> What to work on
For this exercise, return all the data word for word, with images left out.

> Given records
-- -- --
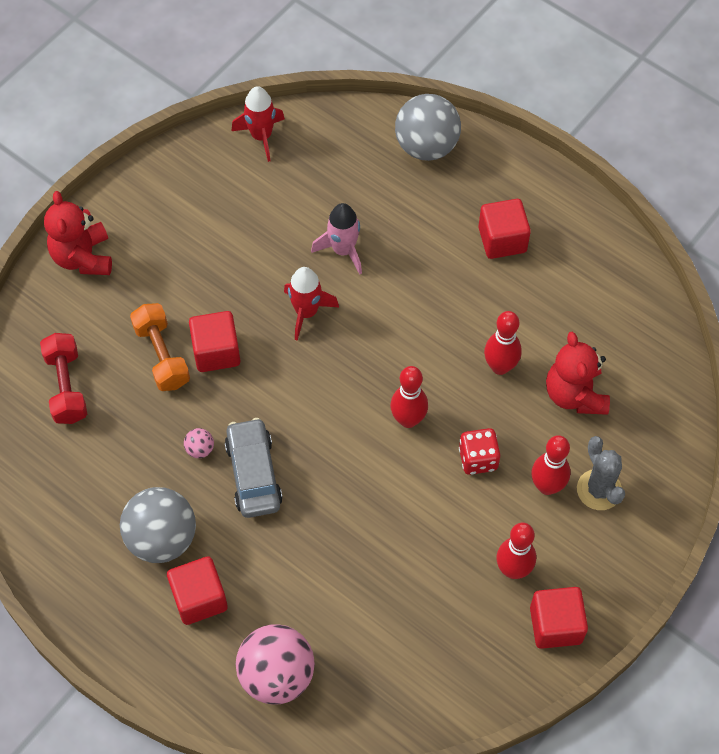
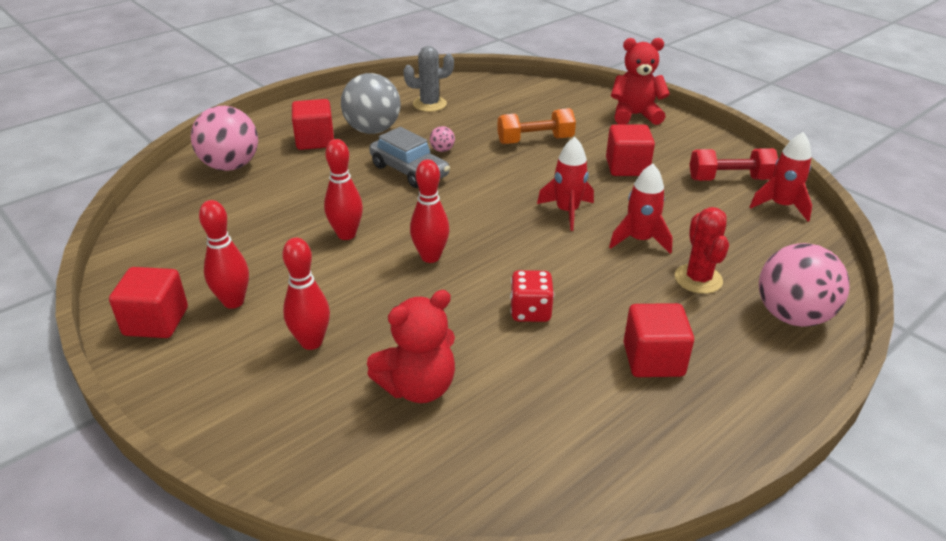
camera: 100 degrees right, 25 degrees down
(66, 387) = (516, 104): red dumbbell -> red dumbbell (729, 179)
(216, 352) = (533, 164): red cube -> red cube (627, 167)
(254, 474) = (409, 171): grey car -> grey car turned 45 degrees clockwise
(343, 250) = (639, 240): pink rocket -> red rocket
(392, 207) = (698, 279): none -> red cactus
(426, 146) = (792, 316): grey ball -> pink ball
(478, 459) = (367, 296): red dice -> red dice (530, 311)
(500, 367) = (474, 330): red bowling pin -> red bowling pin (346, 234)
(575, 394) = (418, 387): red teddy bear -> red teddy bear turned 150 degrees clockwise
(599, 490) = (285, 385): grey cactus -> grey cactus (429, 104)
-- -- --
> Response below
camera: 100 degrees right, 25 degrees down
(66, 387) = (516, 104): red dumbbell -> red dumbbell (729, 179)
(216, 352) = (533, 164): red cube -> red cube (627, 167)
(254, 474) = (409, 171): grey car -> grey car turned 45 degrees clockwise
(343, 250) = (639, 240): pink rocket -> red rocket
(392, 207) = (698, 279): none -> red cactus
(426, 146) = (792, 316): grey ball -> pink ball
(478, 459) = (367, 296): red dice -> red dice (530, 311)
(500, 367) = (474, 330): red bowling pin -> red bowling pin (346, 234)
(575, 394) = (418, 387): red teddy bear -> red teddy bear turned 150 degrees clockwise
(599, 490) = (285, 385): grey cactus -> grey cactus (429, 104)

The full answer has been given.